» **WHAT YOU WILL DO**:
Of the lines listed below, return exactly those that run from the line containing "lime plate L6" through the line containing "purple brick E2:E4 level 1 -> none", both included.

START RECORDS SHOWN

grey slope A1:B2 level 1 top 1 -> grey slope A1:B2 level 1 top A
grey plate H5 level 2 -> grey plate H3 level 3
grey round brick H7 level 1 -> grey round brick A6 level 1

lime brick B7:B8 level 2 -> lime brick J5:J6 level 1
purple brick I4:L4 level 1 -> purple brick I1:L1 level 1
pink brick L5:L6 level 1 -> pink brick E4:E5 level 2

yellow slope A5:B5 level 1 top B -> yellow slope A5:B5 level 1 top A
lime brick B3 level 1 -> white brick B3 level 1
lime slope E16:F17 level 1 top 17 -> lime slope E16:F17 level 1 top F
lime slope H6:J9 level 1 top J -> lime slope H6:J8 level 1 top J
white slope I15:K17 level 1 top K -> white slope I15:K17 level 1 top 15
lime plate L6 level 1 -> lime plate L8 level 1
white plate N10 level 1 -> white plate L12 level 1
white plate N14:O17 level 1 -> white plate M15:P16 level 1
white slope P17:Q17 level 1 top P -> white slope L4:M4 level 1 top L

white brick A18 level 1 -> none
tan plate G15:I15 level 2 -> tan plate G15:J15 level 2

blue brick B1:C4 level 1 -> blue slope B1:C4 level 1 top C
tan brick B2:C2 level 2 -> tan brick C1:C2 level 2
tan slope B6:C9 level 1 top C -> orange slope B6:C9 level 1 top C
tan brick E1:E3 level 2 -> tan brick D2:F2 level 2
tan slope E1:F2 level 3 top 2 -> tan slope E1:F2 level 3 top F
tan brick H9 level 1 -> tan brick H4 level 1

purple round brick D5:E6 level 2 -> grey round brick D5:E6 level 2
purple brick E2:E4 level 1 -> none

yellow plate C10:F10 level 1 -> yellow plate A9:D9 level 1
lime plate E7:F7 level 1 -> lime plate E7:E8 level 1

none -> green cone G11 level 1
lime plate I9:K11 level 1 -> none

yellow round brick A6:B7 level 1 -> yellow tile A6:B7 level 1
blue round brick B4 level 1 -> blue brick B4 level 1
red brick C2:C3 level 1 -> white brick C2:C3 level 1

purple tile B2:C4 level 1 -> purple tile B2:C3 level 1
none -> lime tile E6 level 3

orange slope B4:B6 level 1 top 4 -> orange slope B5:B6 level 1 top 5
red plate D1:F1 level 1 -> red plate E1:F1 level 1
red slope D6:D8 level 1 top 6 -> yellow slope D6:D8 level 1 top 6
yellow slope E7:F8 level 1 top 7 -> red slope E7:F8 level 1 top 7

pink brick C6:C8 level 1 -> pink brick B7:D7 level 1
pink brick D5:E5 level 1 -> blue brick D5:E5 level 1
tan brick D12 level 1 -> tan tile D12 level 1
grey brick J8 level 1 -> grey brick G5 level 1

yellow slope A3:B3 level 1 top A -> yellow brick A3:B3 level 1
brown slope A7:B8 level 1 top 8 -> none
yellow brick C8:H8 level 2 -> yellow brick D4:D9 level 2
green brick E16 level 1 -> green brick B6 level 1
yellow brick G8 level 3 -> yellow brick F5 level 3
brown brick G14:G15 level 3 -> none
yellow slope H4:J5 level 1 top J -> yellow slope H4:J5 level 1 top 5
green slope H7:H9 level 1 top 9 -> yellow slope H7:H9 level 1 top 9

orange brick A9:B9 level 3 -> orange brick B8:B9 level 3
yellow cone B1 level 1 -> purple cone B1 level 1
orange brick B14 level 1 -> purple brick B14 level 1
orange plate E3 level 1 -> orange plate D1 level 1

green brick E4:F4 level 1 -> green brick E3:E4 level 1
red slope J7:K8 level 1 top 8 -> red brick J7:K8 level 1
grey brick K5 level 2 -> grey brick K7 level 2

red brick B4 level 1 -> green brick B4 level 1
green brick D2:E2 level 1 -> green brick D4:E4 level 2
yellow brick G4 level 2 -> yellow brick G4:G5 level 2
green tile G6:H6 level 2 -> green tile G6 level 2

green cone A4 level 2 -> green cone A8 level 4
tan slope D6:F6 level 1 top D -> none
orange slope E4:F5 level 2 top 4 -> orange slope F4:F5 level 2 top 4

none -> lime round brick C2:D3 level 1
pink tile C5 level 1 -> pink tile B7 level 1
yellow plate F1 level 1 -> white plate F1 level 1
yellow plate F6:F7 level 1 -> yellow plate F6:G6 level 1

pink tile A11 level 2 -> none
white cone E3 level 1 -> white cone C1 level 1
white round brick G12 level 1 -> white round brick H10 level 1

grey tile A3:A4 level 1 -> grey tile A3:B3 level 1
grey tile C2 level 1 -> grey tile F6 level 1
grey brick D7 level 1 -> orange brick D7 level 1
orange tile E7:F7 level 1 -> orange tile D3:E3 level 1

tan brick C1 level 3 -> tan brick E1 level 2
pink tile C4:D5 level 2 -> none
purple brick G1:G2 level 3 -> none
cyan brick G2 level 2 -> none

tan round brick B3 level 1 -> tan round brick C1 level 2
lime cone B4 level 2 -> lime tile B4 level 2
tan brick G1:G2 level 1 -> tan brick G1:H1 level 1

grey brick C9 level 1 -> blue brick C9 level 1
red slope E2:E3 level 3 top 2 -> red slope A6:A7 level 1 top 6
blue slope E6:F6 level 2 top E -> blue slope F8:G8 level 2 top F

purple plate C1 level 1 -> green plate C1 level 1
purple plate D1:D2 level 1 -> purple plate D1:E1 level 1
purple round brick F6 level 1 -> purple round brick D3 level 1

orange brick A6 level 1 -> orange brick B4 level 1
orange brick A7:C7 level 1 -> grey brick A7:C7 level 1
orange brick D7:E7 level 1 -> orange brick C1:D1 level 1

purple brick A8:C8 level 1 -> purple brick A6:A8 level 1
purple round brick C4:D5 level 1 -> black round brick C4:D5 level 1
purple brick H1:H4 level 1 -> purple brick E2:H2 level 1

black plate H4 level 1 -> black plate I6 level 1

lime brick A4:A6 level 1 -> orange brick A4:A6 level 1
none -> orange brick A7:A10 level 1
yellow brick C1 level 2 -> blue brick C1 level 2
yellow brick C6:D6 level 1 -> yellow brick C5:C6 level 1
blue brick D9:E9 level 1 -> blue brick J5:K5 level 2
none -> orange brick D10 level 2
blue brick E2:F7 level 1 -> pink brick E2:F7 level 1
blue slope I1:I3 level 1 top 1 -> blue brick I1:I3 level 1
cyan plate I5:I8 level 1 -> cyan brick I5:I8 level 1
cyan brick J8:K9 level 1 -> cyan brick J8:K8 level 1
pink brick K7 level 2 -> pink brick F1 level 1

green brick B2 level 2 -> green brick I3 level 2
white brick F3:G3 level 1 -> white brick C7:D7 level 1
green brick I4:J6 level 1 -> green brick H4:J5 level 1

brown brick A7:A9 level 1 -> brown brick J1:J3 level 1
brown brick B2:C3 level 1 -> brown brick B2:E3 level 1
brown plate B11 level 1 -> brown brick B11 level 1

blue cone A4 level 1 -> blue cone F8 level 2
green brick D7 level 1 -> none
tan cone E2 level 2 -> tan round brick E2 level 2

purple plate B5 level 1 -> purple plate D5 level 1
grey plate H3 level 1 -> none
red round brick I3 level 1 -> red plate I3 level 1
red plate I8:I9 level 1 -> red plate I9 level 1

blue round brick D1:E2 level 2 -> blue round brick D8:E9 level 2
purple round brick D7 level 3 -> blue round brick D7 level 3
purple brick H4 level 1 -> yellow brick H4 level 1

END RECORDS SHOWN

» **SOLUTION BELOW**:
lime plate L6 level 1 -> lime plate L8 level 1
white plate N10 level 1 -> white plate L12 level 1
white plate N14:O17 level 1 -> white plate M15:P16 level 1
white slope P17:Q17 level 1 top P -> white slope L4:M4 level 1 top L

white brick A18 level 1 -> none
tan plate G15:I15 level 2 -> tan plate G15:J15 level 2

blue brick B1:C4 level 1 -> blue slope B1:C4 level 1 top C
tan brick B2:C2 level 2 -> tan brick C1:C2 level 2
tan slope B6:C9 level 1 top C -> orange slope B6:C9 level 1 top C
tan brick E1:E3 level 2 -> tan brick D2:F2 level 2
tan slope E1:F2 level 3 top 2 -> tan slope E1:F2 level 3 top F
tan brick H9 level 1 -> tan brick H4 level 1

purple round brick D5:E6 level 2 -> grey round brick D5:E6 level 2
purple brick E2:E4 level 1 -> none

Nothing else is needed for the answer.